Arrange the entries below as a JSON list of strings, one string per line and no blank lines, starting with the first line and going on through the line with "ditches [1107, 616]".

━━━━━━━━━━

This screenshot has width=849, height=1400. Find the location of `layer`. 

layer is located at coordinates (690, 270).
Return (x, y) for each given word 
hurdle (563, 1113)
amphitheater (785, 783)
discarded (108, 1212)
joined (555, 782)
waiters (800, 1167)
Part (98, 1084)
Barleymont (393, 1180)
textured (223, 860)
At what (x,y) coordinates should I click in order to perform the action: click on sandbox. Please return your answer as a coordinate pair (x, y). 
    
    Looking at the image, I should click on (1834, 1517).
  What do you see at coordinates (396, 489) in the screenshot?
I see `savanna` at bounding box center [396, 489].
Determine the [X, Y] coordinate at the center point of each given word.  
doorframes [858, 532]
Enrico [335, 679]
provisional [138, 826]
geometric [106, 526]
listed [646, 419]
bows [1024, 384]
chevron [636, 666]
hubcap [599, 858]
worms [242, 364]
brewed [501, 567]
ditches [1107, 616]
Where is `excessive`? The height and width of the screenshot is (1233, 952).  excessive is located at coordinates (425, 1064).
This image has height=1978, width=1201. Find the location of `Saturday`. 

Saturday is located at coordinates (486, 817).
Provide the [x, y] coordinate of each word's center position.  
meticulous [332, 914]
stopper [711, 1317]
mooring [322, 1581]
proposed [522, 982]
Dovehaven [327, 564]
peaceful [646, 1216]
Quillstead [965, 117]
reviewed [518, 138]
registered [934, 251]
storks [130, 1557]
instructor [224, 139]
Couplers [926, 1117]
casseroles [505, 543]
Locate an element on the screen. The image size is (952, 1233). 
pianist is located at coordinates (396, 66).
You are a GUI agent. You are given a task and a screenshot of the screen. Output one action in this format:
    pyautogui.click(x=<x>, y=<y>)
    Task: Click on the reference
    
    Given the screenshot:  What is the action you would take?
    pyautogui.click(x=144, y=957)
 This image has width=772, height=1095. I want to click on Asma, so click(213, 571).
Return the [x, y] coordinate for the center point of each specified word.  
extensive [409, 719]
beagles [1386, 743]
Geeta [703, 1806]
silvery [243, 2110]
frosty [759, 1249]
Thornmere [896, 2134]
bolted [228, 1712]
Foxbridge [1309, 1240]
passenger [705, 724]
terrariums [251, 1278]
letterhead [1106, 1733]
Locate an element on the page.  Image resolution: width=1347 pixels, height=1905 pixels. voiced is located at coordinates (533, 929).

━━━━━━━━━━

EXERCISE ANSWER:
[
  "This screenshot has width=849, height=1400. Find the location of `layer`. ",
  "layer is located at coordinates (690, 270).",
  "Return (x, y) for each given word ",
  "hurdle (563, 1113)",
  "amphitheater (785, 783)",
  "discarded (108, 1212)",
  "joined (555, 782)",
  "waiters (800, 1167)",
  "Part (98, 1084)",
  "Barleymont (393, 1180)",
  "textured (223, 860)",
  "At what (x,y) coordinates should I click in order to perform the action: click on sandbox. Please return your answer as a coordinate pair (x, y). ",
  "    Looking at the image, I should click on (1834, 1517).",
  "  What do you see at coordinates (396, 489) in the screenshot?",
  "I see `savanna` at bounding box center [396, 489].",
  "Determine the [X, Y] coordinate at the center point of each given word.  ",
  "doorframes [858, 532]",
  "Enrico [335, 679]",
  "provisional [138, 826]",
  "geometric [106, 526]",
  "listed [646, 419]",
  "bows [1024, 384]",
  "chevron [636, 666]",
  "hubcap [599, 858]",
  "worms [242, 364]",
  "brewed [501, 567]",
  "ditches [1107, 616]"
]